Could you write out exactly the lines from the one that contains "(321, 295) = (350, 78): blue" through the last line of the listing below, both included and nothing more?

Raw data START

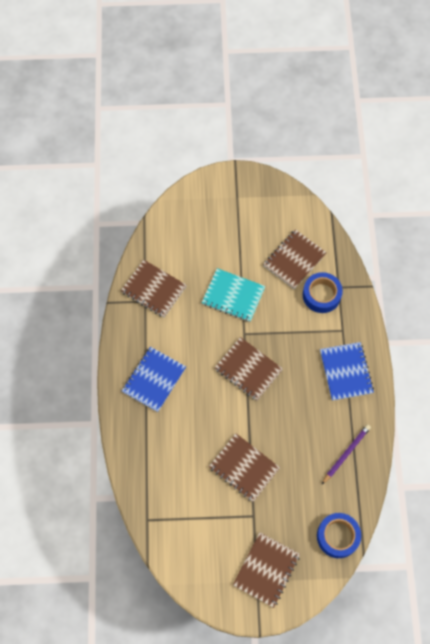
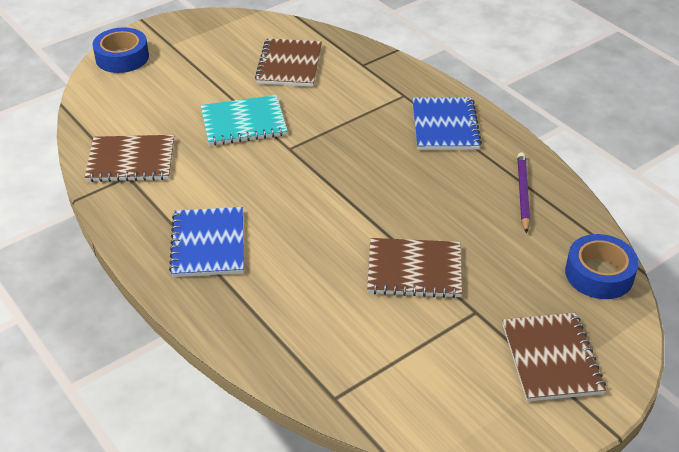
camera: 35 degrees left, 25 degrees down
(248, 369) = (326, 176): brown notebook -> none
(321, 295) = (350, 78): blue tape -> blue tape (122, 57)
(346, 372) = (445, 126): blue notebook -> blue notebook turned 45 degrees clockwise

Raw data END

## [Task answer]
(321, 295) = (350, 78): blue tape -> blue tape (122, 57)
(346, 372) = (445, 126): blue notebook -> blue notebook turned 45 degrees clockwise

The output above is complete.